● Task prompt
Scan the entries for lines with the word "size" and copy those lines.
*** Record extracts ***
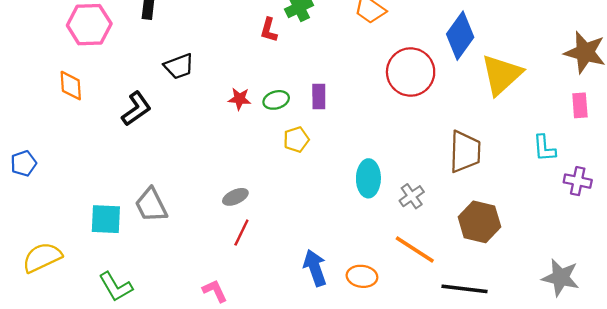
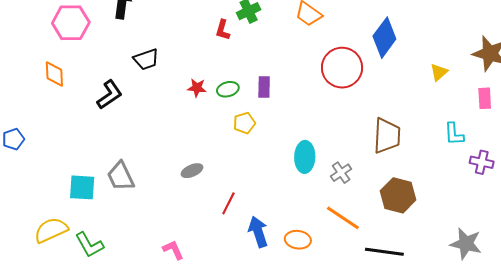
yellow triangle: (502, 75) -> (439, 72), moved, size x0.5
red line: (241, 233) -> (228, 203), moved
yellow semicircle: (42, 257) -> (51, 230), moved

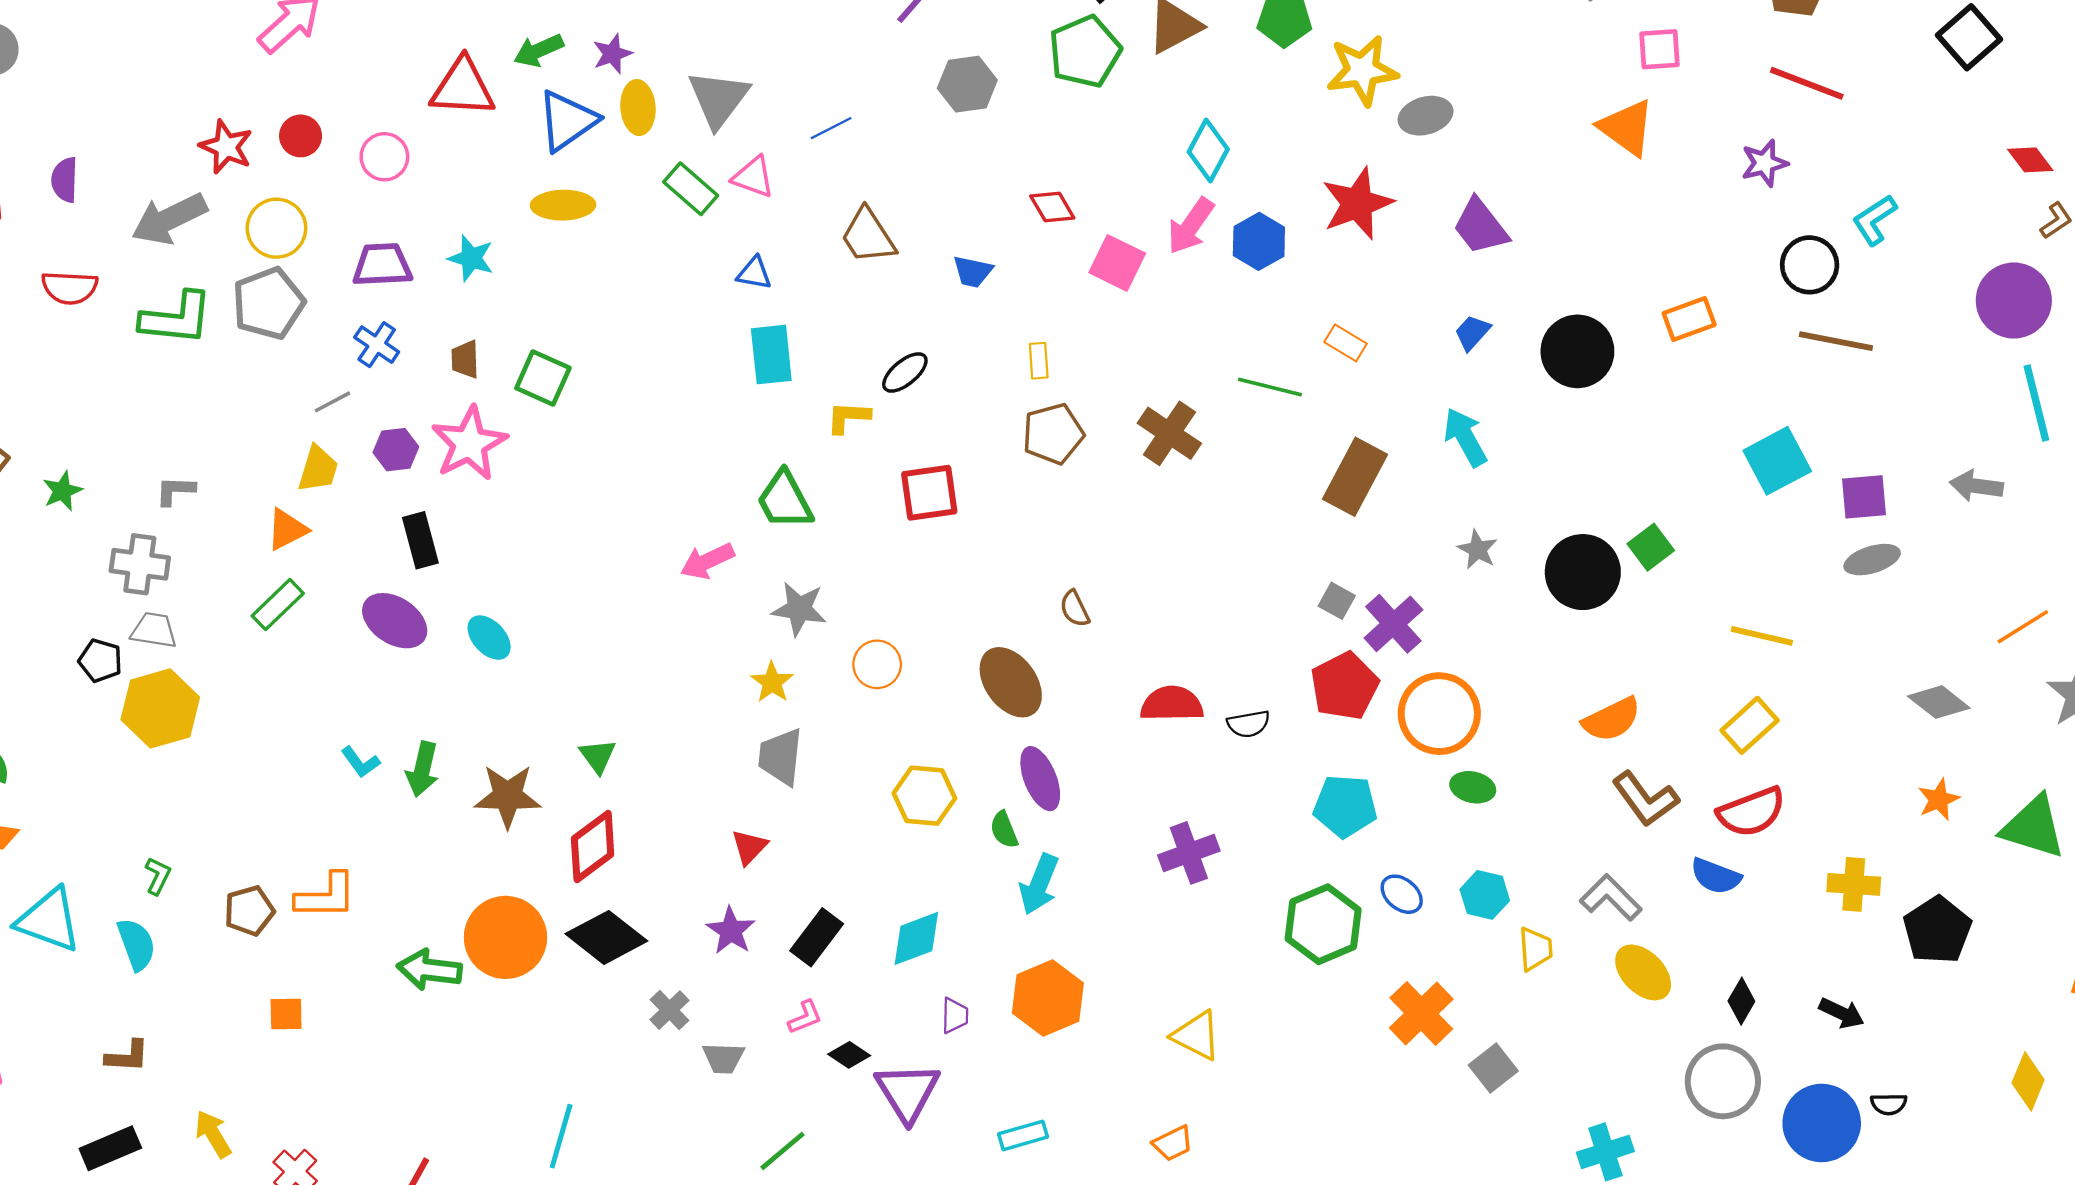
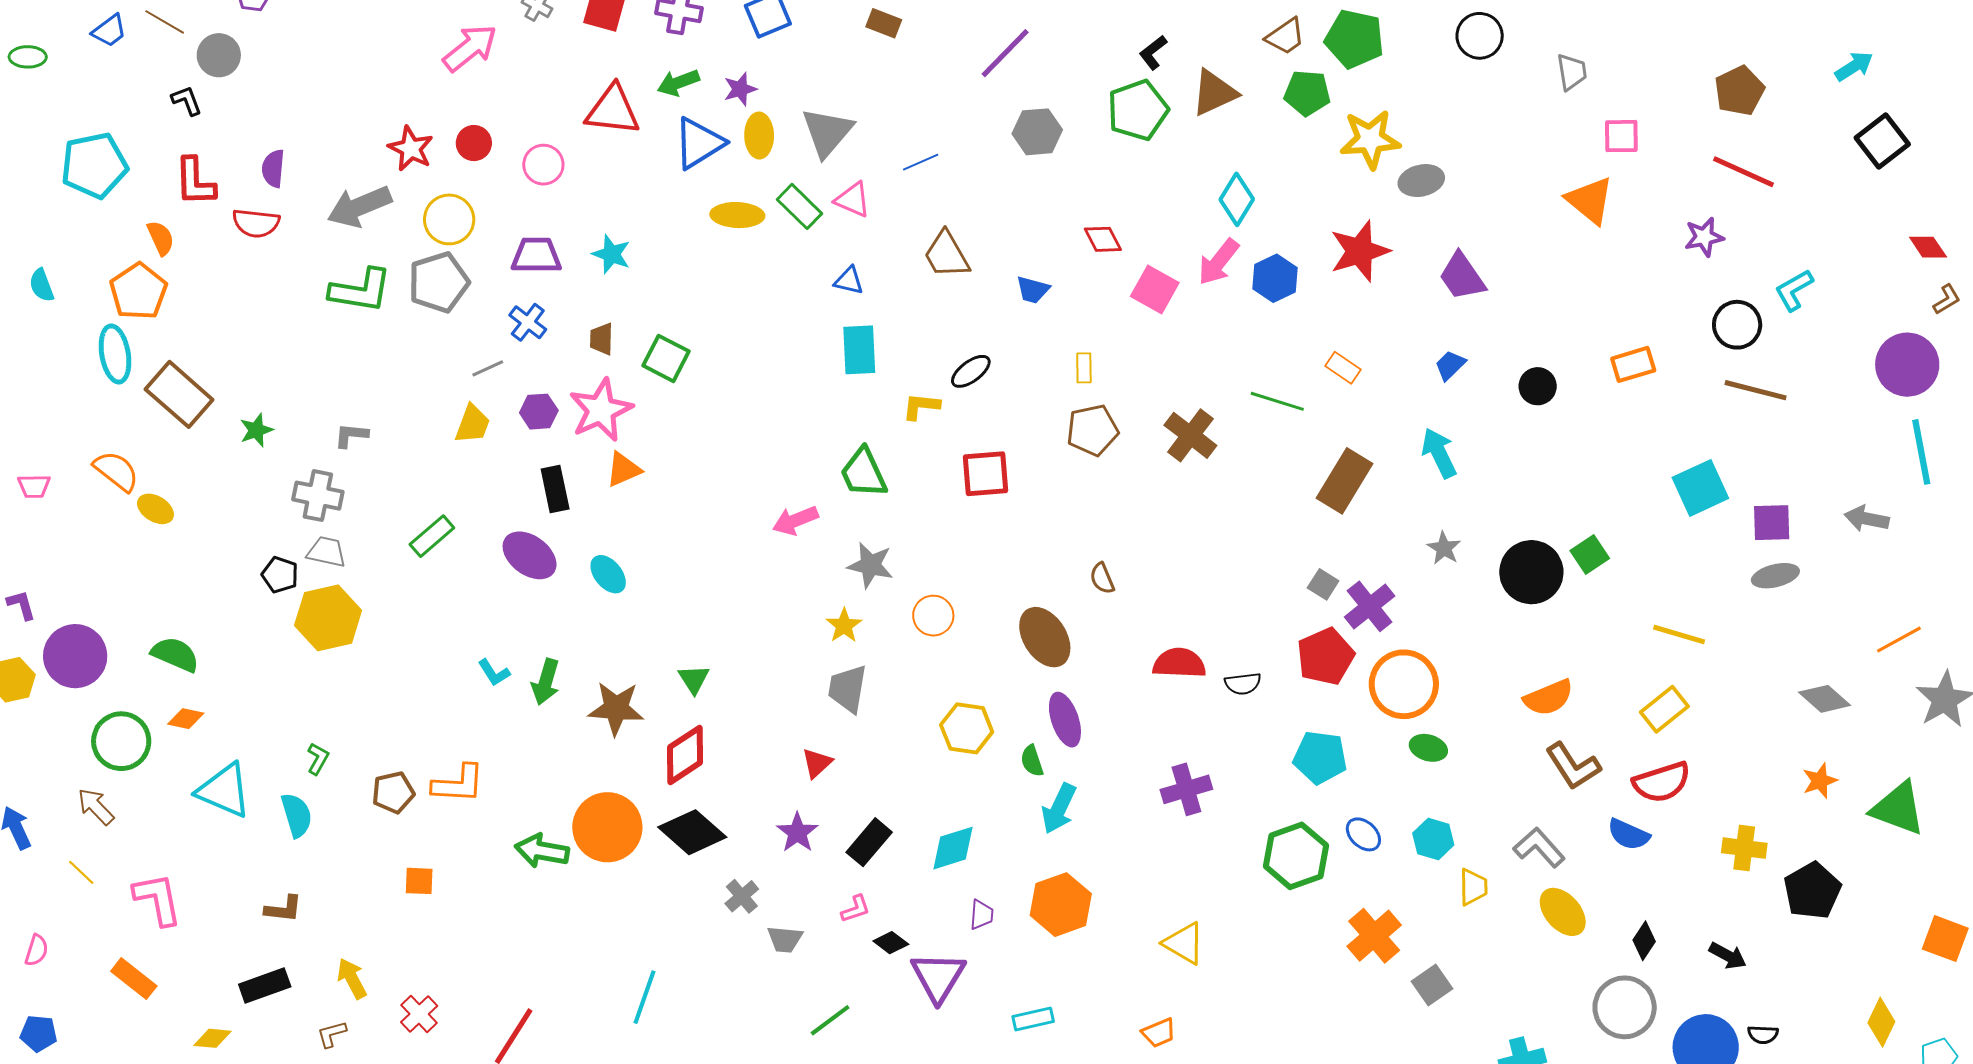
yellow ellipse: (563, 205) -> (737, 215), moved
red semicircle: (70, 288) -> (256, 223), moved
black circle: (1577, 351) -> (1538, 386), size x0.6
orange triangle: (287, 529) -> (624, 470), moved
***
● Task solution
yellow triangle: (502, 75) -> (439, 72), moved, size x0.5
black circle: (1577, 351) -> (1538, 386), size x0.6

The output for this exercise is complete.